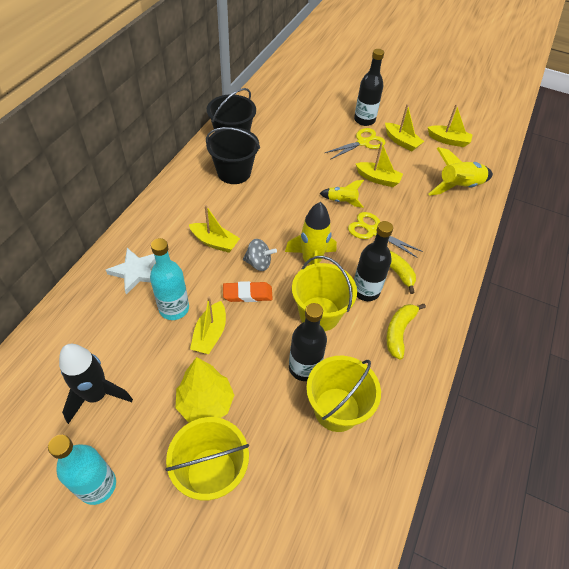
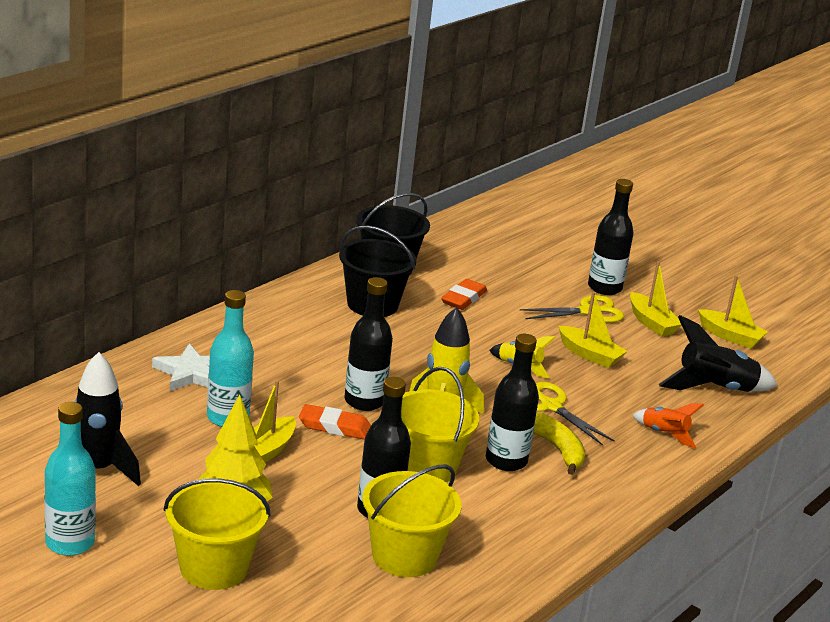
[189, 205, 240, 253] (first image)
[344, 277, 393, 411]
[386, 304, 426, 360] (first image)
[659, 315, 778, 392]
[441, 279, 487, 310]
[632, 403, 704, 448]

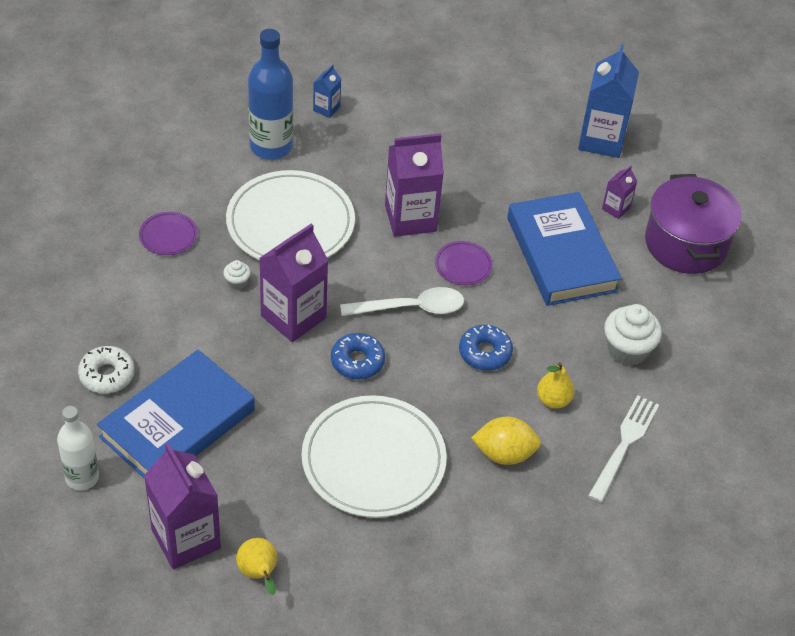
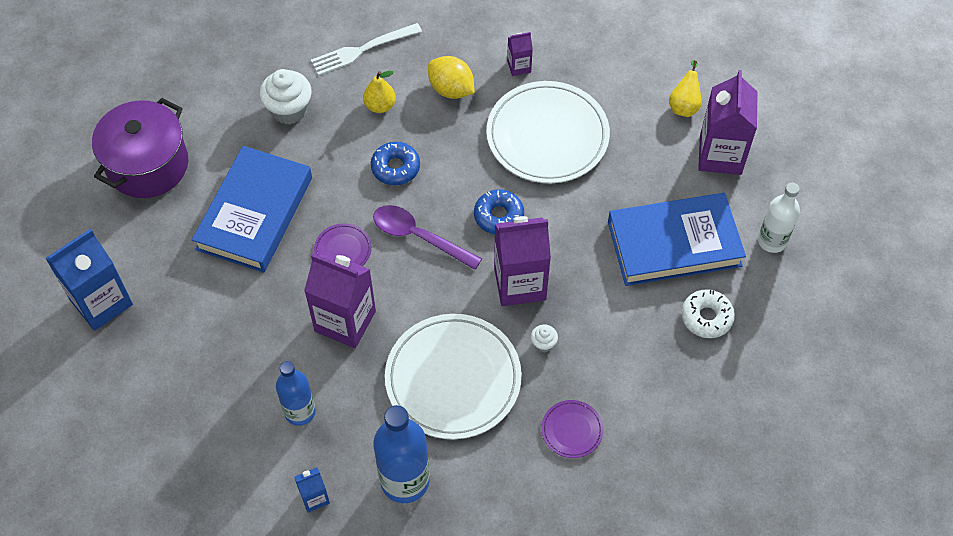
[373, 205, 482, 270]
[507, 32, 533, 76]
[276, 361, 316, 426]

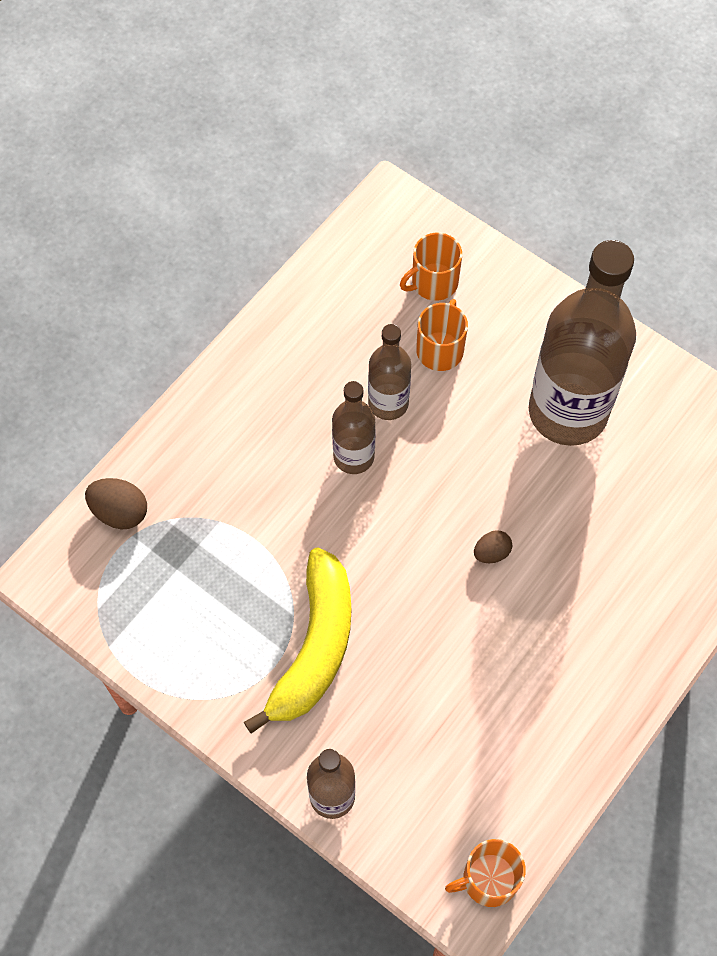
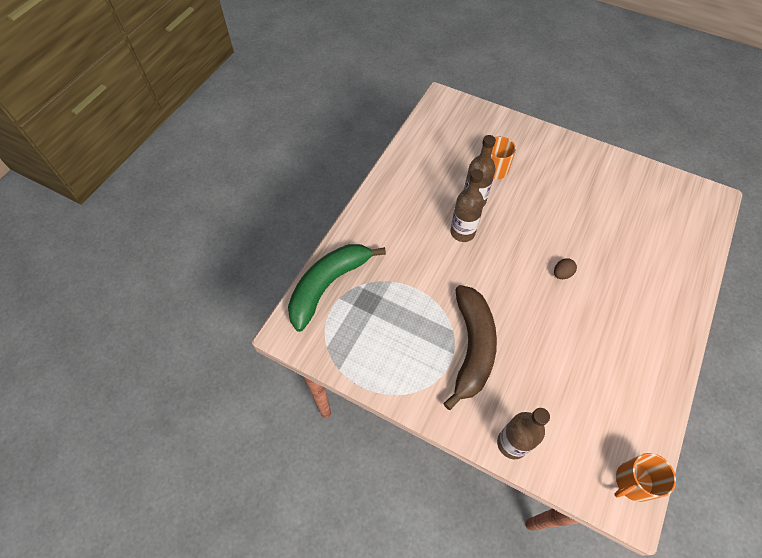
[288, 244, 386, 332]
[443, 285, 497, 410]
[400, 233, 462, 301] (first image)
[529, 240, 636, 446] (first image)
-----
* [What you need to do]: Pictures stay out; everything else in the listing above gets restated word for word.

* [Your solution]:
[189, 205, 240, 253] (first image)
[344, 277, 393, 411]
[386, 304, 426, 360] (first image)
[659, 315, 778, 392]
[441, 279, 487, 310]
[632, 403, 704, 448]

[373, 205, 482, 270]
[507, 32, 533, 76]
[276, 361, 316, 426]

[288, 244, 386, 332]
[443, 285, 497, 410]
[400, 233, 462, 301] (first image)
[529, 240, 636, 446] (first image)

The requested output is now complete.